# EXERCISE PROMPT:
Check every line below, and copy those that include "reading".

# Coordinate-based object records:
╔══

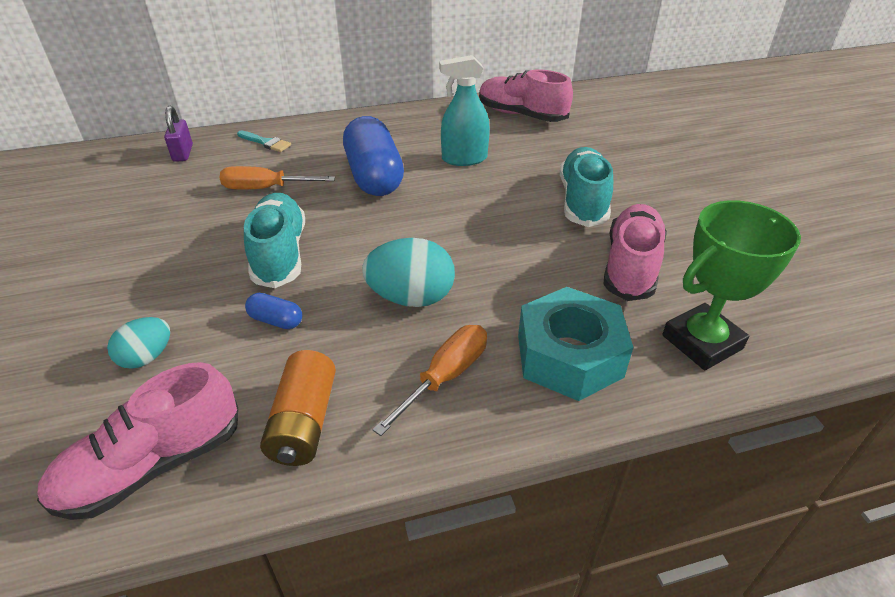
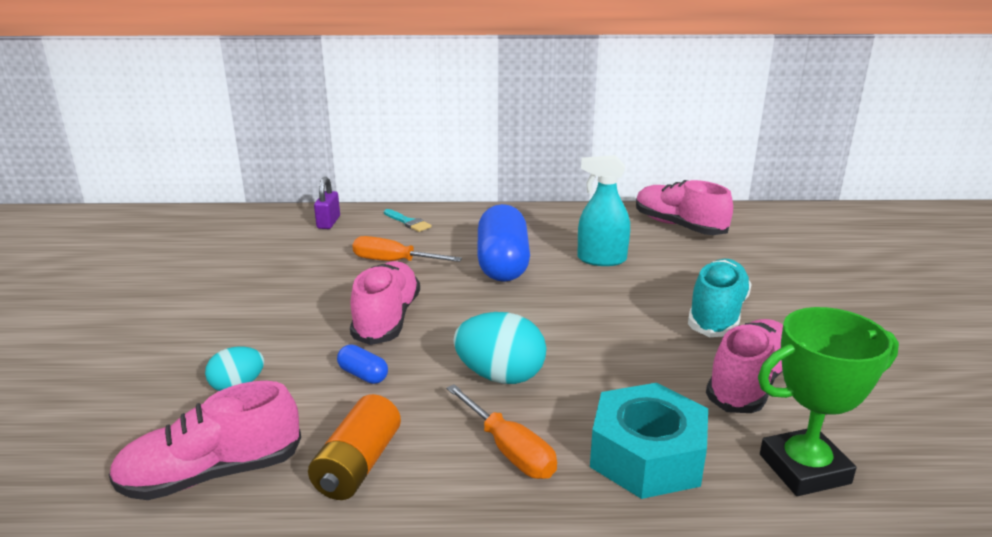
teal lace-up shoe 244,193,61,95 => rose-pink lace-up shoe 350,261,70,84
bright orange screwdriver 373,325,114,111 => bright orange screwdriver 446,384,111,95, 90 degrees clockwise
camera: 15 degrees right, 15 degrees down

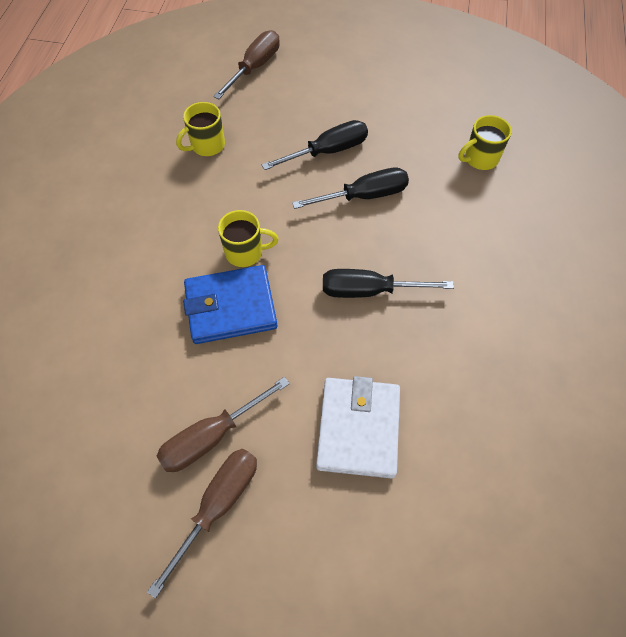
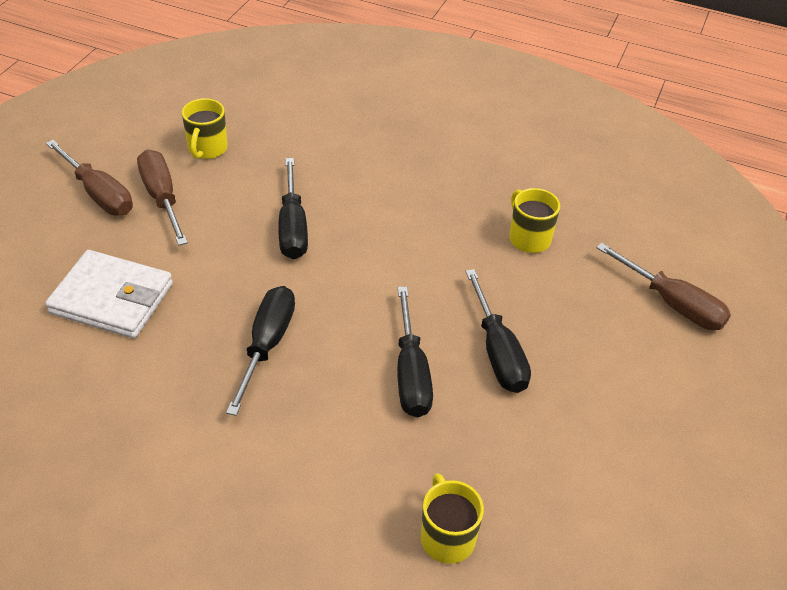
yellow coffee mug 218,210,60,57 => yellow coffee mug 182,98,46,61, shifted
blue billfold 183,265,94,79 => ebony screwdriver 278,158,30,101
camera: 100 degrees right, 15 degrees down

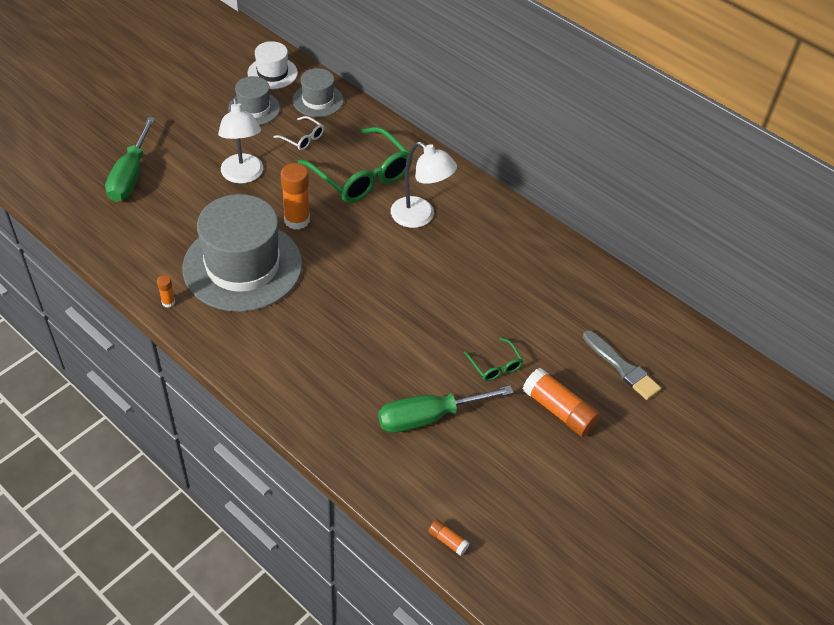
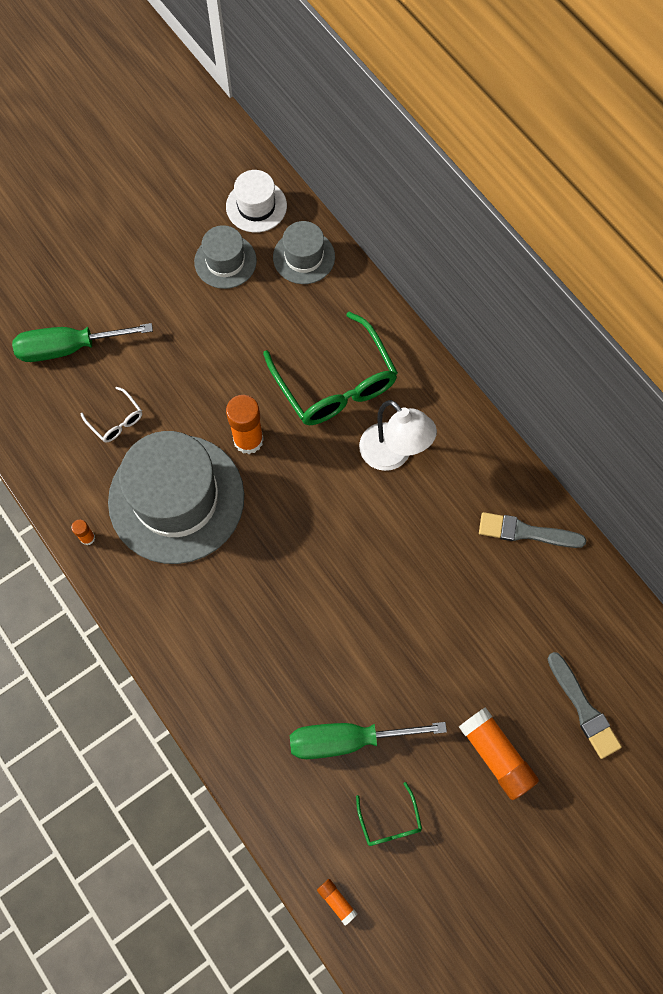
emerald screwdriver 105,117,50,85 => emerald screwdriver 12,323,141,39, 60 degrees clockwise
snow-white eyeglasses 274,116,50,34 => snow-white eyeglasses 80,386,62,56, shifted
emerald eyeglasses 464,338,59,43 => emerald eyeglasses 356,782,66,64, shifted
nothing => gray paint brush 479,512,107,36
snow-white reading lamp 218,97,45,87 => nothing
camera: 15 degrees right, 20 degrees up

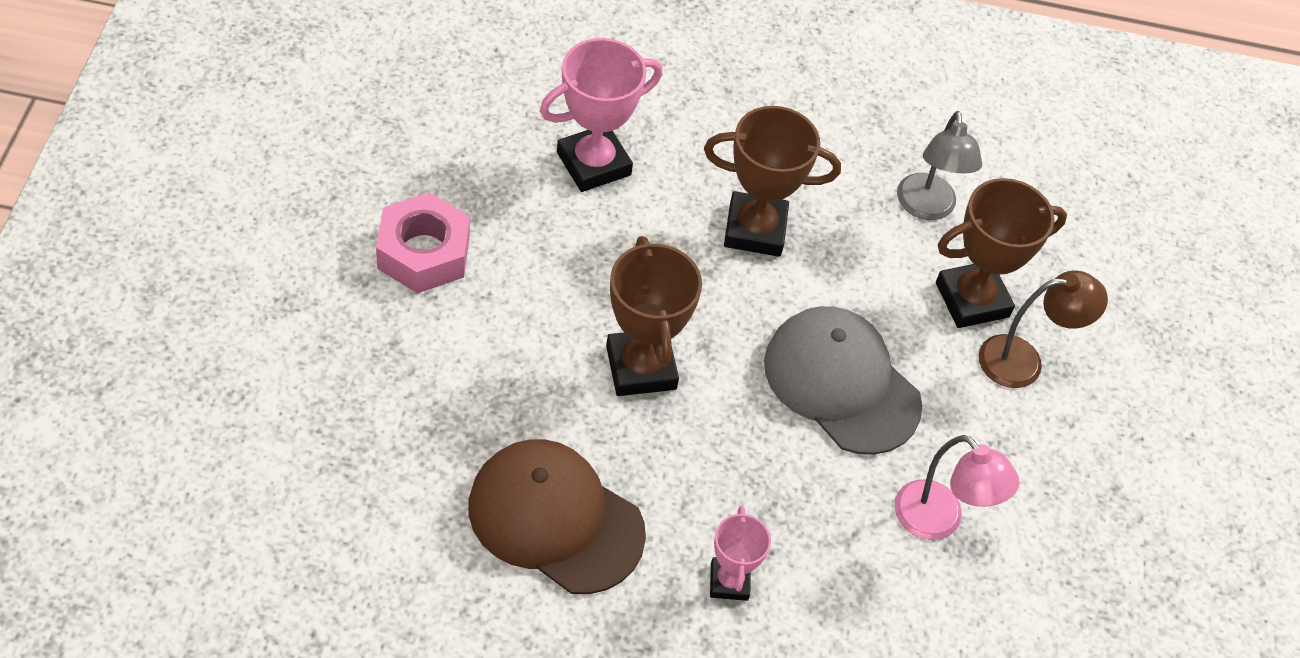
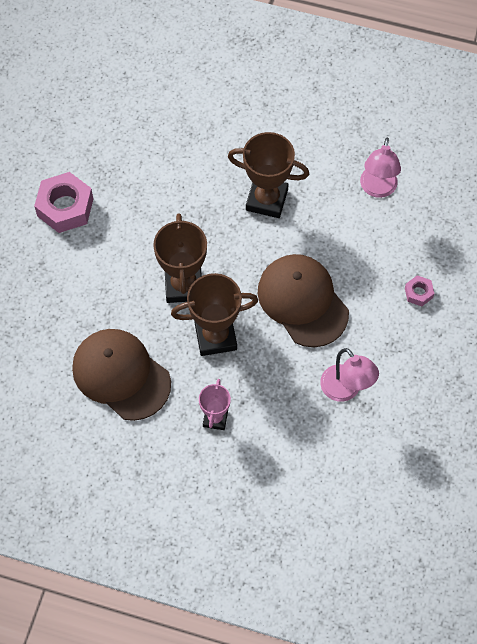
russet trophy 936,178,131,150 => russet trophy 171,273,87,83, shifted
gray cap 764,306,158,149 => russet cap 258,254,91,93
gray reading lamp 897,111,85,109 => rose-pink reading lamp 360,138,41,60
russet reading lamp 979,271,129,117 => rose-pink hex nut 405,275,29,31
rose-pink trophy 540,38,123,154 => nothing
camera: 15 degrees right, 10 degrees up

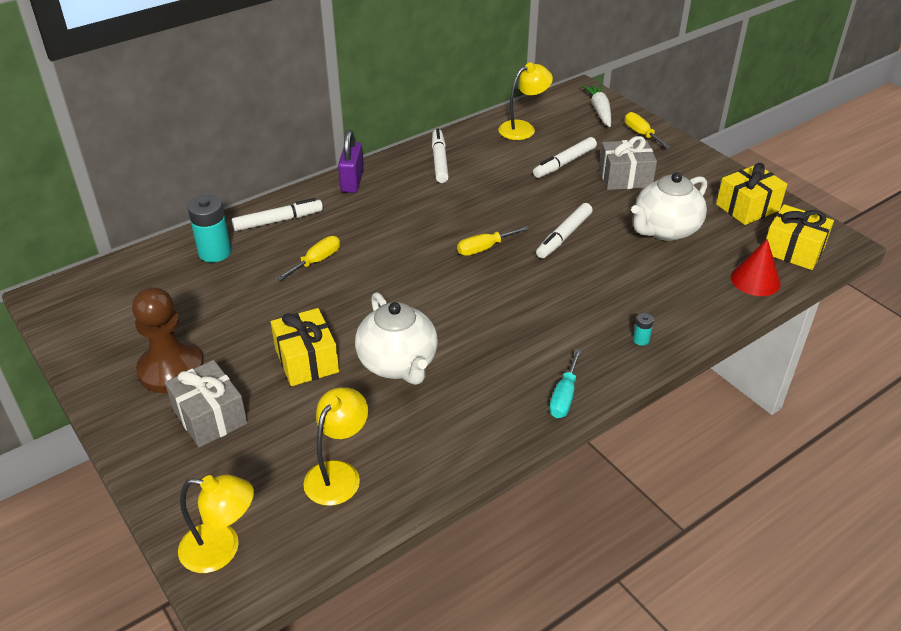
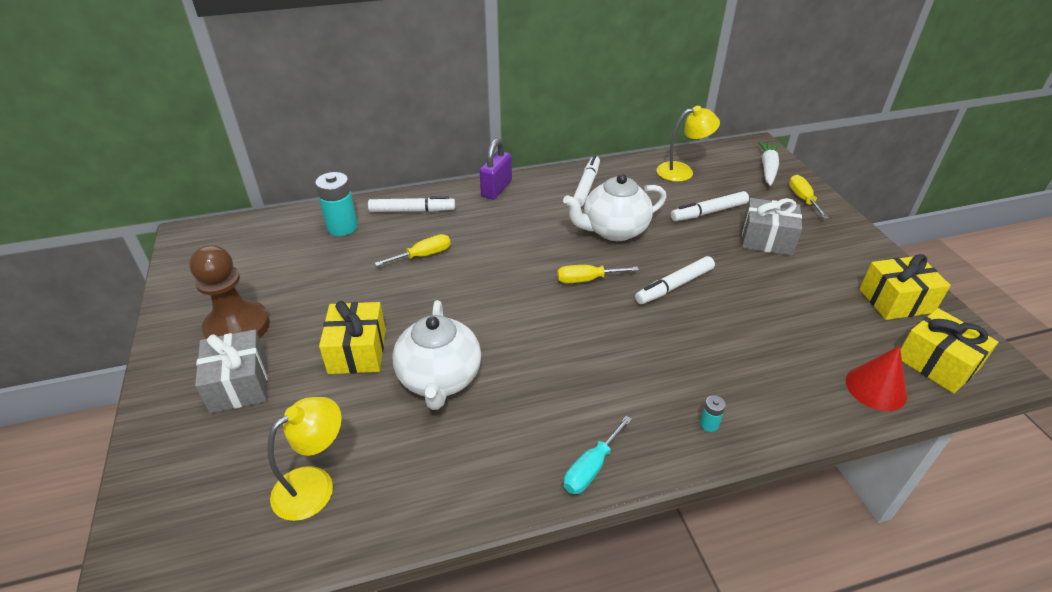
snow-white china teapot 631,172,76,69 => snow-white china teapot 563,174,103,67, shifted
yellow reading lamp 178,474,76,99 => nothing
camera: 20 degrees right, 0 degrees up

╚══

# RESPONSE:
snow-white reading lamp 218,97,45,87 => nothing
gray reading lamp 897,111,85,109 => rose-pink reading lamp 360,138,41,60
russet reading lamp 979,271,129,117 => rose-pink hex nut 405,275,29,31
yellow reading lamp 178,474,76,99 => nothing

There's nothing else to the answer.